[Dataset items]
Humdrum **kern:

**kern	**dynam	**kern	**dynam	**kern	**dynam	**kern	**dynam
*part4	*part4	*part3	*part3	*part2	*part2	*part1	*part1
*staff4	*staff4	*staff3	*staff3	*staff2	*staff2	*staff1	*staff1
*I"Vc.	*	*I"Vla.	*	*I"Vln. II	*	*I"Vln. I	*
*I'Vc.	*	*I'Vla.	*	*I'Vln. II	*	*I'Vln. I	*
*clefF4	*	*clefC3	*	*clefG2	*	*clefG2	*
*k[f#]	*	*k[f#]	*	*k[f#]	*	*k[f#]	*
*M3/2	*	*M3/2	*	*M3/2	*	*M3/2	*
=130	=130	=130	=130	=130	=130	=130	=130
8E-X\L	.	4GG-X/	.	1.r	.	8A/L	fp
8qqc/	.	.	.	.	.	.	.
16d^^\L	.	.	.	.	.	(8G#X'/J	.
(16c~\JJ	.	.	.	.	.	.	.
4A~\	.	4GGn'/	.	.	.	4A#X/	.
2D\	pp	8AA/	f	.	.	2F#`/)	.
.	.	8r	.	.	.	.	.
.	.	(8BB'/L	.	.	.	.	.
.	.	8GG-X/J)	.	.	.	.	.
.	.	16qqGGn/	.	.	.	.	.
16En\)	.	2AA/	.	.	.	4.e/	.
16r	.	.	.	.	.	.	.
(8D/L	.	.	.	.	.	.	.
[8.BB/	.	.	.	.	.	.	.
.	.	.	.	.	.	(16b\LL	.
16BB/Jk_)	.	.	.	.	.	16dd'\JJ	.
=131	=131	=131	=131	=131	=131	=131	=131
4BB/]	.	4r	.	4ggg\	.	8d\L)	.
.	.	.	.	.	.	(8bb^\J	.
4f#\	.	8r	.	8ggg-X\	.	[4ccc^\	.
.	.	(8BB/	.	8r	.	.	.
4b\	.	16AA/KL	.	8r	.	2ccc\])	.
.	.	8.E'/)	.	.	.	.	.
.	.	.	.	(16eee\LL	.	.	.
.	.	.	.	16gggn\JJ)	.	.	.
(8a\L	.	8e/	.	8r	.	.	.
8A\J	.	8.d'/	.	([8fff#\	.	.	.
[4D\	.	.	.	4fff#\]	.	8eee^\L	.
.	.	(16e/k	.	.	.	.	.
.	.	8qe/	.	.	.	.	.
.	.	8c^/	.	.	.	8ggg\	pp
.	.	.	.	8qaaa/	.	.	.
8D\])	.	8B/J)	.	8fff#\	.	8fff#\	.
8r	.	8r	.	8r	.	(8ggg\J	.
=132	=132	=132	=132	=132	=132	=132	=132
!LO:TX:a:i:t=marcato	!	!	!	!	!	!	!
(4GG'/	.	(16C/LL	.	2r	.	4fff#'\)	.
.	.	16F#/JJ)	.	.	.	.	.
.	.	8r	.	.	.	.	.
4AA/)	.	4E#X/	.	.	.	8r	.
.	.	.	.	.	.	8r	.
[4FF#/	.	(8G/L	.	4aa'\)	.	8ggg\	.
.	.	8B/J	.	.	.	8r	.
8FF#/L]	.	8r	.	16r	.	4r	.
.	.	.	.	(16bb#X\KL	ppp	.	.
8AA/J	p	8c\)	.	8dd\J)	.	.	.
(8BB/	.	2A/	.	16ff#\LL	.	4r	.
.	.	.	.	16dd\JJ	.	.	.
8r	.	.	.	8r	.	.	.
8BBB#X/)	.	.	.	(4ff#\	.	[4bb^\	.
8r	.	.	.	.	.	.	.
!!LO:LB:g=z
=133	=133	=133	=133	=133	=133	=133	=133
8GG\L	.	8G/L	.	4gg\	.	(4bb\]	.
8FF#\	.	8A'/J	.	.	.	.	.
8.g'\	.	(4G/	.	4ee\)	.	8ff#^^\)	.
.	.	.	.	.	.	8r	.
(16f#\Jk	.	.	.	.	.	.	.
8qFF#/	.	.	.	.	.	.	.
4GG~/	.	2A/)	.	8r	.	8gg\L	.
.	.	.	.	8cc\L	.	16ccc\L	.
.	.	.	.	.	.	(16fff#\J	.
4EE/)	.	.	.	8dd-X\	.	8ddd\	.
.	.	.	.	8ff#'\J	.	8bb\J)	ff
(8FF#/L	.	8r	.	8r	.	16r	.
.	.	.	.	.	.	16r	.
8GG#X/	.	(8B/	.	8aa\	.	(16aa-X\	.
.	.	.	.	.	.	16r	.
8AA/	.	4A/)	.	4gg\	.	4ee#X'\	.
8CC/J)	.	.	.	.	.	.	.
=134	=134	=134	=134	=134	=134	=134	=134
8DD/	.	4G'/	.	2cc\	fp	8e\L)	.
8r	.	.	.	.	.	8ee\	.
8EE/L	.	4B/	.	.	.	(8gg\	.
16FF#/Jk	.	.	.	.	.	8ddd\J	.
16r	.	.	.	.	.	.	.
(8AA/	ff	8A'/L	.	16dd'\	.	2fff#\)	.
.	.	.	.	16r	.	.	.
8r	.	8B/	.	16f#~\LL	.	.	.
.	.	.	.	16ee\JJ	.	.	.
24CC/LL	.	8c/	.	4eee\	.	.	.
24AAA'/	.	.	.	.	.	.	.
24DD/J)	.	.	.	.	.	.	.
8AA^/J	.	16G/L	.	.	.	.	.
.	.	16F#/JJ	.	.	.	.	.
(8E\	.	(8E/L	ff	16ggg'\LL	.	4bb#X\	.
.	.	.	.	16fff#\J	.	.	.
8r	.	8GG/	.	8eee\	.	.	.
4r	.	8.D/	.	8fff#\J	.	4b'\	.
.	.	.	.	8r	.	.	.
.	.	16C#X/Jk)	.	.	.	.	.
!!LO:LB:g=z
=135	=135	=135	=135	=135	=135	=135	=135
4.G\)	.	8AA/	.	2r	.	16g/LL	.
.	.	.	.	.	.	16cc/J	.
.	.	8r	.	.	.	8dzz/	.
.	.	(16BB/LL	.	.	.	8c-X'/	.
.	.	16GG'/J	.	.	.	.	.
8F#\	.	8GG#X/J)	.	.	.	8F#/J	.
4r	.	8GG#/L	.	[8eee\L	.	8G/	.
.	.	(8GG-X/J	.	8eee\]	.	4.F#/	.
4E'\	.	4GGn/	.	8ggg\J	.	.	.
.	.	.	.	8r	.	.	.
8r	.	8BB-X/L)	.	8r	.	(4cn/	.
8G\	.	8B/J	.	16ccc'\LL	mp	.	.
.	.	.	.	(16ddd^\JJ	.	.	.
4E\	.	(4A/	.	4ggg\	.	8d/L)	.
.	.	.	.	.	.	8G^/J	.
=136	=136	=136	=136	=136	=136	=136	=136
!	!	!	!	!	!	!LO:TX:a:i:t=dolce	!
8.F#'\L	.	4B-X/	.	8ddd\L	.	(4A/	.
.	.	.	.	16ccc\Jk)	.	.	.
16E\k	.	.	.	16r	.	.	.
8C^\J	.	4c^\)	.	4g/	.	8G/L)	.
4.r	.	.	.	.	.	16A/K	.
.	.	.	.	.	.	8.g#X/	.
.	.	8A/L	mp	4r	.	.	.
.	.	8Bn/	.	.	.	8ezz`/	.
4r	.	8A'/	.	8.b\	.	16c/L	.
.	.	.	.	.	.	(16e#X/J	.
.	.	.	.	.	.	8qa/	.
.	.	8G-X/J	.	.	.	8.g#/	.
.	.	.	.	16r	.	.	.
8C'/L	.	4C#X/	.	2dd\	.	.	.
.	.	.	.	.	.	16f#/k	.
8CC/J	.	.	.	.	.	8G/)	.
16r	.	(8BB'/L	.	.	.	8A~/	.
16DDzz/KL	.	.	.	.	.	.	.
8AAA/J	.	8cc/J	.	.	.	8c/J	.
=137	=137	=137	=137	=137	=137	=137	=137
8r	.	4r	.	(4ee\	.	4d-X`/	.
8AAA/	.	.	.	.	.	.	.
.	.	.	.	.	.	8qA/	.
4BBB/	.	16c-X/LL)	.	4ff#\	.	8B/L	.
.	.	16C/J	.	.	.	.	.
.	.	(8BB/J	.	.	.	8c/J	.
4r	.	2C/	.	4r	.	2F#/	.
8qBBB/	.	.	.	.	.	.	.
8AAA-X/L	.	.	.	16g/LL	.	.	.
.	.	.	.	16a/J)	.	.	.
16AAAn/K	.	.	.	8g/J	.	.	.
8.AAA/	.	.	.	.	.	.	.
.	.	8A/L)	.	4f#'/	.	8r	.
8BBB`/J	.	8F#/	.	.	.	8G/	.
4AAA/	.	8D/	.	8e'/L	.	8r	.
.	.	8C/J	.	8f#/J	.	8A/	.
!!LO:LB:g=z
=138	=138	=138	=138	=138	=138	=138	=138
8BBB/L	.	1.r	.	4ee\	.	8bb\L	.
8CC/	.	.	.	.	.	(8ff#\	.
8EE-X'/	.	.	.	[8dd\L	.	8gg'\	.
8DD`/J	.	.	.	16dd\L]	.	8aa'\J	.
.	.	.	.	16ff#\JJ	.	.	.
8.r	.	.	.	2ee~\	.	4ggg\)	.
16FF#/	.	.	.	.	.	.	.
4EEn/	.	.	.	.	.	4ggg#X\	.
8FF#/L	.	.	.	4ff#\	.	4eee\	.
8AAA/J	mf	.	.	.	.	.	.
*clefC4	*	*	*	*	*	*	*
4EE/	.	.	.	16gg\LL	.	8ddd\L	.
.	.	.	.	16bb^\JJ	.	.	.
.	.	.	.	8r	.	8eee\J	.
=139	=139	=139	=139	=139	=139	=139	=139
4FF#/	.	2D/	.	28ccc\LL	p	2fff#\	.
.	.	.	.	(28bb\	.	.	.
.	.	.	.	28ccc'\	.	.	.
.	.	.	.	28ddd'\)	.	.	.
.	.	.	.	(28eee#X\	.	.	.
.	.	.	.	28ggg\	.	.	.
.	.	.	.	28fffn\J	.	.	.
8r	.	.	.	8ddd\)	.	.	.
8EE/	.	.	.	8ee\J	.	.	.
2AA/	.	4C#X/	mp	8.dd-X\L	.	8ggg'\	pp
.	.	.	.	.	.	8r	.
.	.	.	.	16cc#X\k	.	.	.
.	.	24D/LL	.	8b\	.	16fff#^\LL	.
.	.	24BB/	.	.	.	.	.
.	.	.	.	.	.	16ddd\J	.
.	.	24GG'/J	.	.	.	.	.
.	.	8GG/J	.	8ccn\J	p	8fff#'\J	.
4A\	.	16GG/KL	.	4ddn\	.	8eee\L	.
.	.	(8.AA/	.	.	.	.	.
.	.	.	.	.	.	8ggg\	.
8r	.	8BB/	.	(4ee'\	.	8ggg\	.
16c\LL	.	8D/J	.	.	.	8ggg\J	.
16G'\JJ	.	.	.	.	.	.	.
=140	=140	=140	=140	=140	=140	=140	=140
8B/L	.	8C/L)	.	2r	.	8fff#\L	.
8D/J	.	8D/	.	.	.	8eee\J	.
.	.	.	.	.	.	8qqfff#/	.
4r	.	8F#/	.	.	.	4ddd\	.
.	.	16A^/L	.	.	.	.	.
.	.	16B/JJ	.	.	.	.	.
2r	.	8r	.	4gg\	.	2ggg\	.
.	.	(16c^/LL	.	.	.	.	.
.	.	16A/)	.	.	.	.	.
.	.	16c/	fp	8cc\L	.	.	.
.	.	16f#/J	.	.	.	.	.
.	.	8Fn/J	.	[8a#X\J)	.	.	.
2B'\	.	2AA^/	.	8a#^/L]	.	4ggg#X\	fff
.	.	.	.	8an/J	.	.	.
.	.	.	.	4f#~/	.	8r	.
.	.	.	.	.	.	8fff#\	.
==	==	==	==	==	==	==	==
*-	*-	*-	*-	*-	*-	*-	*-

▸ What is required: Pick out each line in the entries above that contains the string "kern".

▸ Written answer:
Humdrum **kern:
**kern	**dynam	**kern	**dynam	**kern	**dynam	**kern	**dynam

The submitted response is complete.